* [Record set]:
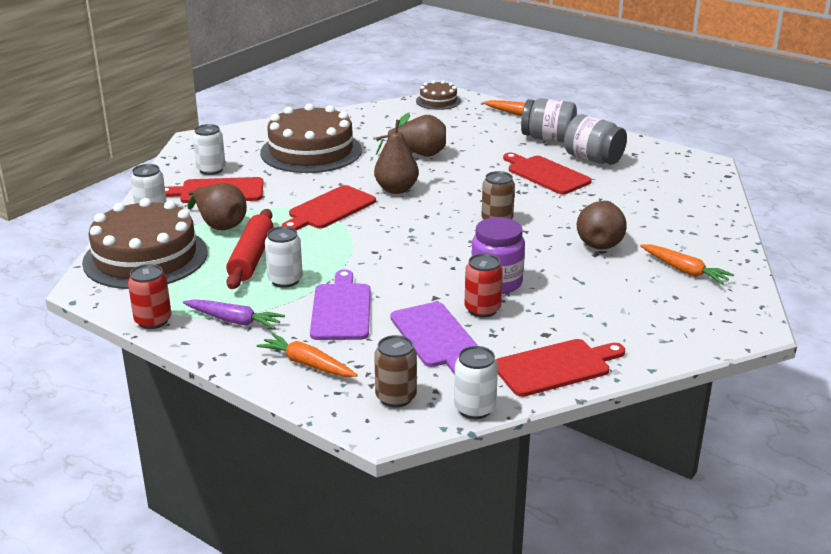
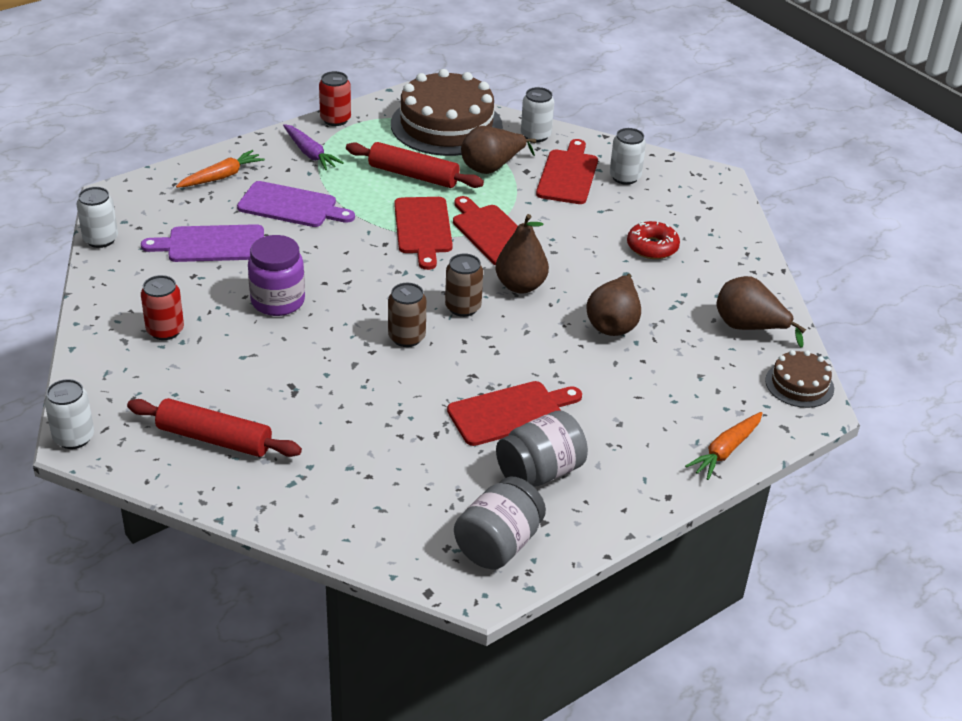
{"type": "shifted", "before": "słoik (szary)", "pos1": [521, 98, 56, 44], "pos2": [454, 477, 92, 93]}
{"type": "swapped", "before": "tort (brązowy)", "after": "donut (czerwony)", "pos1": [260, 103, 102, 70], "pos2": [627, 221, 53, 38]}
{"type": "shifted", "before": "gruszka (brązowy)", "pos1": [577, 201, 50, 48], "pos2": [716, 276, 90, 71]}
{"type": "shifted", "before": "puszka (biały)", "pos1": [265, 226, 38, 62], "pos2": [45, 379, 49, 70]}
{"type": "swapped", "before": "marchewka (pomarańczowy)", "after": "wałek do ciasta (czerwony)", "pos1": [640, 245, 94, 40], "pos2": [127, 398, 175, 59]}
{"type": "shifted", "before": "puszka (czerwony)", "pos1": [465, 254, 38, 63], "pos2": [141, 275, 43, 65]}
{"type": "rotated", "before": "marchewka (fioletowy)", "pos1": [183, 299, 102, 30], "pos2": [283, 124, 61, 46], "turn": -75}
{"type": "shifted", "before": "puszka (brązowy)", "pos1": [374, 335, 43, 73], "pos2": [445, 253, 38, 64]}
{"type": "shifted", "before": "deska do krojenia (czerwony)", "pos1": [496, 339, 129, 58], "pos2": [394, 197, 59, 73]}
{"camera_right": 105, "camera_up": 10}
...
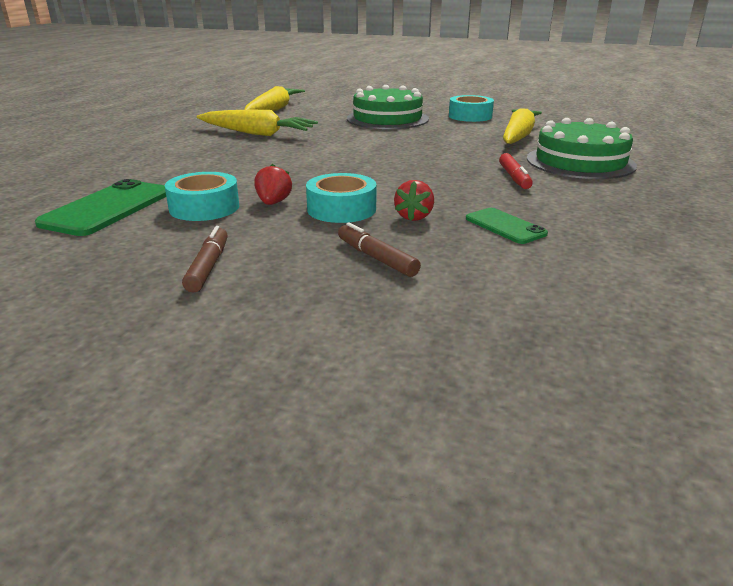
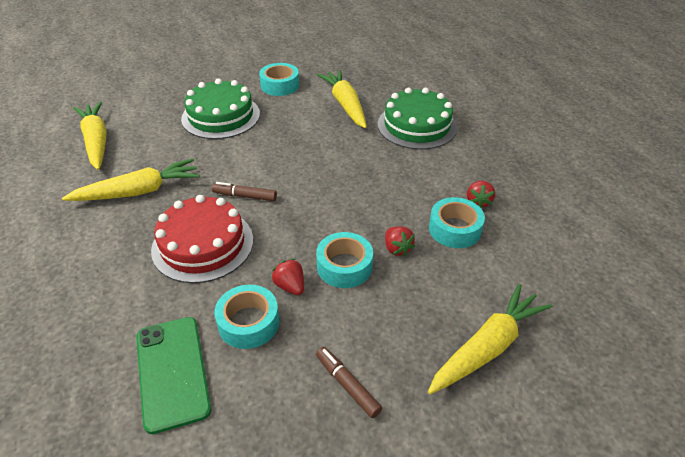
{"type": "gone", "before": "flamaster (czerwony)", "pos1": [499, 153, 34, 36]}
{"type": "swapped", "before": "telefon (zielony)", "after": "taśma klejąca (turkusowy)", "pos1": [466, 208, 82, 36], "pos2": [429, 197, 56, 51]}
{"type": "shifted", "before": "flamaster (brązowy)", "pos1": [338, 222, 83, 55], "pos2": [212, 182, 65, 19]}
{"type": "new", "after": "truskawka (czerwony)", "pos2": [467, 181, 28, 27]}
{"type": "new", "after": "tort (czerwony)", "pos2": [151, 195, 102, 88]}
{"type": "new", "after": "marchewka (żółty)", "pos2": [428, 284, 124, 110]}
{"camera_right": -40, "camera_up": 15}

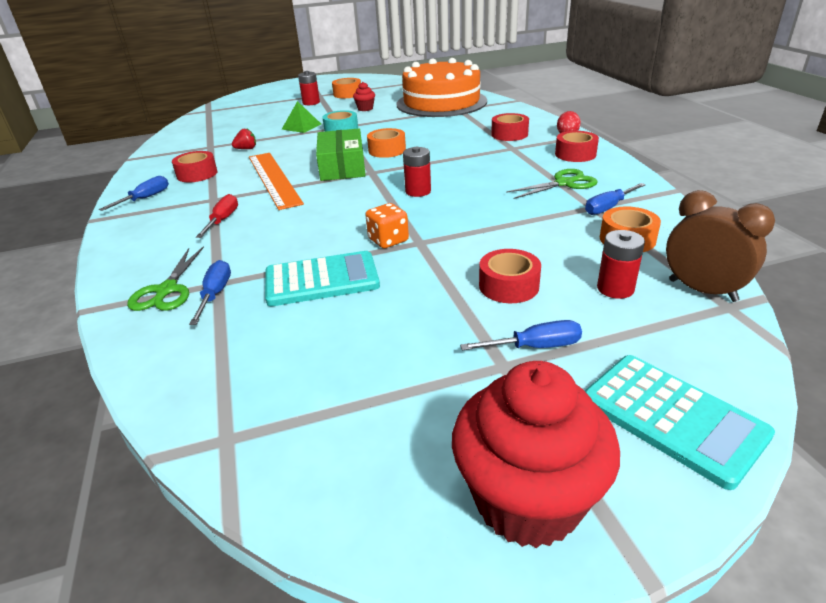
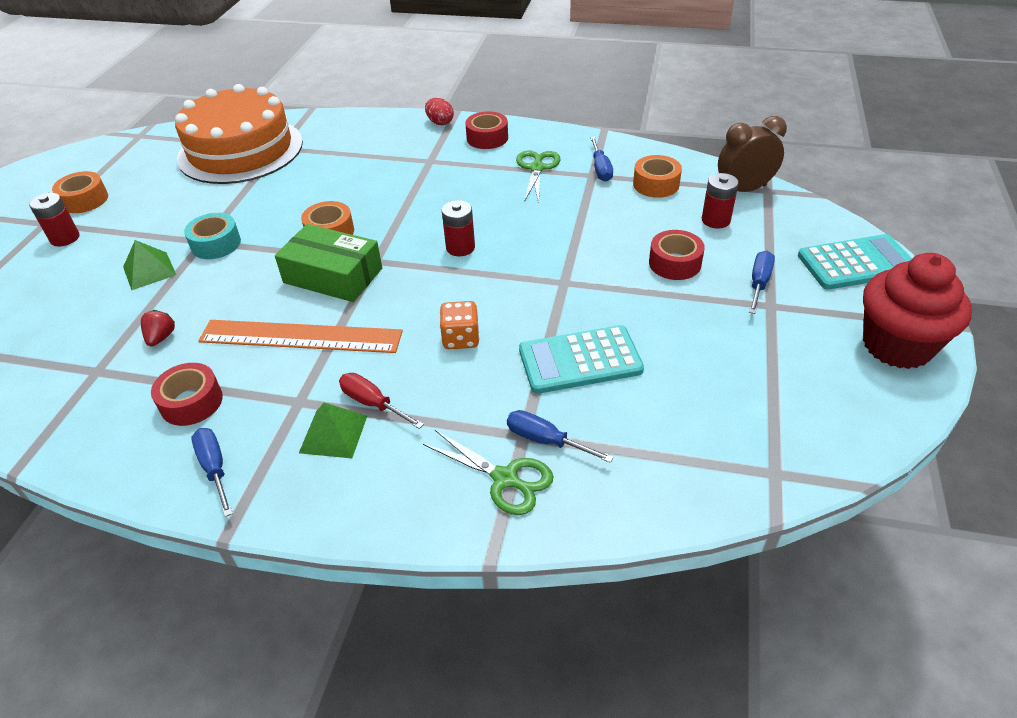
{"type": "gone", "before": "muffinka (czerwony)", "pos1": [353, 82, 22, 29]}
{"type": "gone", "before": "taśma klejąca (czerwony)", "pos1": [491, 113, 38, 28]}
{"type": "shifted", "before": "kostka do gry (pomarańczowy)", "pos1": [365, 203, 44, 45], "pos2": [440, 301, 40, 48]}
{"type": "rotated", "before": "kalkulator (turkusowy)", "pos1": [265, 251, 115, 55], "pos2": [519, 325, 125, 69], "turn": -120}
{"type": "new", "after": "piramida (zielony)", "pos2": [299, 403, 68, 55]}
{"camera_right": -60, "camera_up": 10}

* [Work instructions]: Your output must be one number: how many lines of the listing include "turkusowy".

* [Answer to this problem]: 2